BRIEF: Copy out every line of text in the records below word for word, leaving out the pictures.

** Begin **

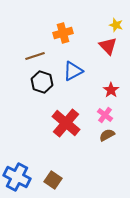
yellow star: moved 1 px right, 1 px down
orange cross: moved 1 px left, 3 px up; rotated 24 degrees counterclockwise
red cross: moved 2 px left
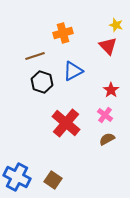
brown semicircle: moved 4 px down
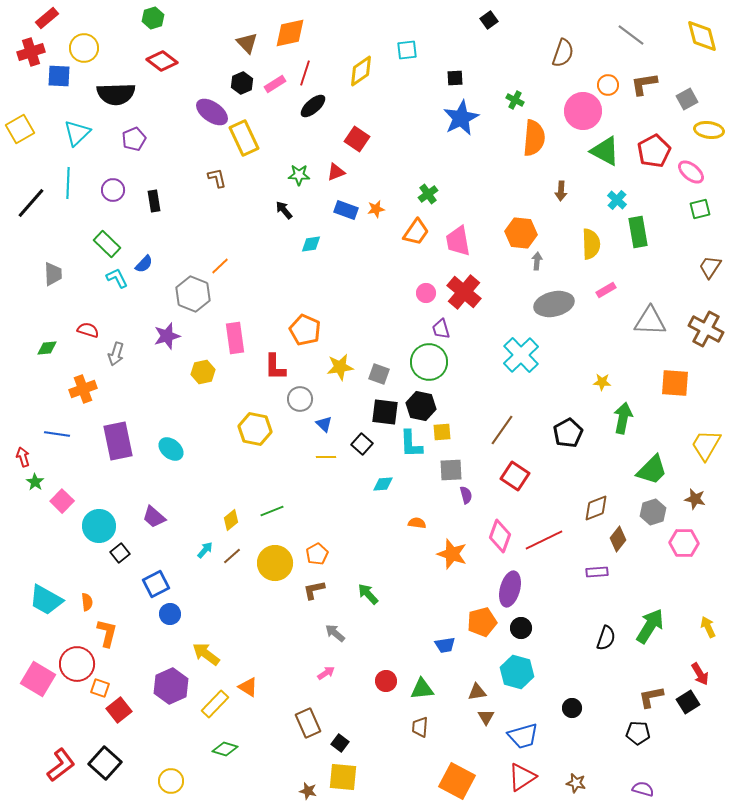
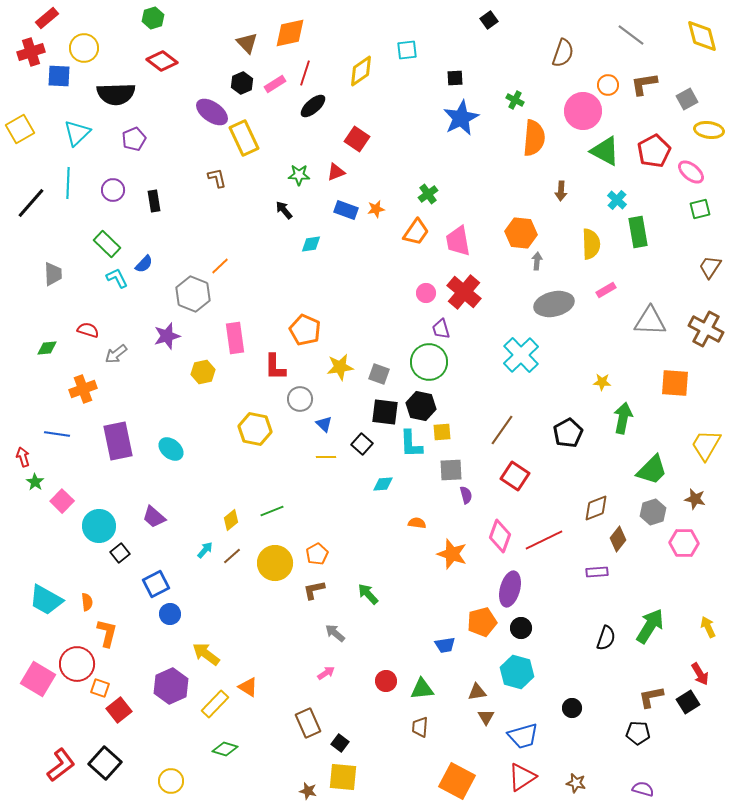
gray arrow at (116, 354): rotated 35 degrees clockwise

** End **

ANSWER IN FULL:
yellow star: moved 1 px right, 1 px down
orange cross: moved 1 px left, 3 px up; rotated 24 degrees counterclockwise
red cross: moved 2 px left
brown semicircle: moved 4 px down
gray arrow at (116, 354): rotated 35 degrees clockwise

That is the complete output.